___ SOURCE MATERIAL

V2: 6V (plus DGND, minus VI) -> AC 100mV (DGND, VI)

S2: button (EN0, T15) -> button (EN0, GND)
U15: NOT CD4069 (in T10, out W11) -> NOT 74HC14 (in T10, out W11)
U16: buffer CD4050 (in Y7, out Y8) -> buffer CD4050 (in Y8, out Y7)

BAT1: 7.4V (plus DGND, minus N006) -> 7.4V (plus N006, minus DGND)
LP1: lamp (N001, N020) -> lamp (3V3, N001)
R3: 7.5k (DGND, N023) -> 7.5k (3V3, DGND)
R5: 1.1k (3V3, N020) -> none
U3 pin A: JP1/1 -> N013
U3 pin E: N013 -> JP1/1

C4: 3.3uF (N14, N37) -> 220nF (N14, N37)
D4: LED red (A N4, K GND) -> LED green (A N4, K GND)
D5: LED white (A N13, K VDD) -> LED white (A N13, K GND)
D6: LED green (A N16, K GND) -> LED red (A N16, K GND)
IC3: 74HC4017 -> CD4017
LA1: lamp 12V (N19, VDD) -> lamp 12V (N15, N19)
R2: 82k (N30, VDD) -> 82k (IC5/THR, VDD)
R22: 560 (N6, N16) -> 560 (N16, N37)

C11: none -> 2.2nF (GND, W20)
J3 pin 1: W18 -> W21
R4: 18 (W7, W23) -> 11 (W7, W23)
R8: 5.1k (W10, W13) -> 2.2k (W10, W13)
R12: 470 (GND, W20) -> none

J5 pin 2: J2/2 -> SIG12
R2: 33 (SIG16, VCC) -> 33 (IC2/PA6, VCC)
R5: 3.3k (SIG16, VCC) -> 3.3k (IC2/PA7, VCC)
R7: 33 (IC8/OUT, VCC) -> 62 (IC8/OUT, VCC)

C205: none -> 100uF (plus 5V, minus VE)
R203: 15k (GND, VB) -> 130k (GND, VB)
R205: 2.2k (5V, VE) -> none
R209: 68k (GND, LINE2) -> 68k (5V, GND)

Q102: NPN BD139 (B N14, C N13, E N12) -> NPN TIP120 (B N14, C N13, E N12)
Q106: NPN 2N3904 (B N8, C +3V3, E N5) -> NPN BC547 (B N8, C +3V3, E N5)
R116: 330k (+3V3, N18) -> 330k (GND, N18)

______

* INSTRUCTIONS FOR THE TASK
Output the data exactly, so that every line matches the original.

* EXERCISE RESULT
V2: 6V (plus DGND, minus VI) -> AC 100mV (DGND, VI)

S2: button (EN0, T15) -> button (EN0, GND)
U15: NOT CD4069 (in T10, out W11) -> NOT 74HC14 (in T10, out W11)
U16: buffer CD4050 (in Y7, out Y8) -> buffer CD4050 (in Y8, out Y7)

BAT1: 7.4V (plus DGND, minus N006) -> 7.4V (plus N006, minus DGND)
LP1: lamp (N001, N020) -> lamp (3V3, N001)
R3: 7.5k (DGND, N023) -> 7.5k (3V3, DGND)
R5: 1.1k (3V3, N020) -> none
U3 pin A: JP1/1 -> N013
U3 pin E: N013 -> JP1/1

C4: 3.3uF (N14, N37) -> 220nF (N14, N37)
D4: LED red (A N4, K GND) -> LED green (A N4, K GND)
D5: LED white (A N13, K VDD) -> LED white (A N13, K GND)
D6: LED green (A N16, K GND) -> LED red (A N16, K GND)
IC3: 74HC4017 -> CD4017
LA1: lamp 12V (N19, VDD) -> lamp 12V (N15, N19)
R2: 82k (N30, VDD) -> 82k (IC5/THR, VDD)
R22: 560 (N6, N16) -> 560 (N16, N37)

C11: none -> 2.2nF (GND, W20)
J3 pin 1: W18 -> W21
R4: 18 (W7, W23) -> 11 (W7, W23)
R8: 5.1k (W10, W13) -> 2.2k (W10, W13)
R12: 470 (GND, W20) -> none

J5 pin 2: J2/2 -> SIG12
R2: 33 (SIG16, VCC) -> 33 (IC2/PA6, VCC)
R5: 3.3k (SIG16, VCC) -> 3.3k (IC2/PA7, VCC)
R7: 33 (IC8/OUT, VCC) -> 62 (IC8/OUT, VCC)

C205: none -> 100uF (plus 5V, minus VE)
R203: 15k (GND, VB) -> 130k (GND, VB)
R205: 2.2k (5V, VE) -> none
R209: 68k (GND, LINE2) -> 68k (5V, GND)

Q102: NPN BD139 (B N14, C N13, E N12) -> NPN TIP120 (B N14, C N13, E N12)
Q106: NPN 2N3904 (B N8, C +3V3, E N5) -> NPN BC547 (B N8, C +3V3, E N5)
R116: 330k (+3V3, N18) -> 330k (GND, N18)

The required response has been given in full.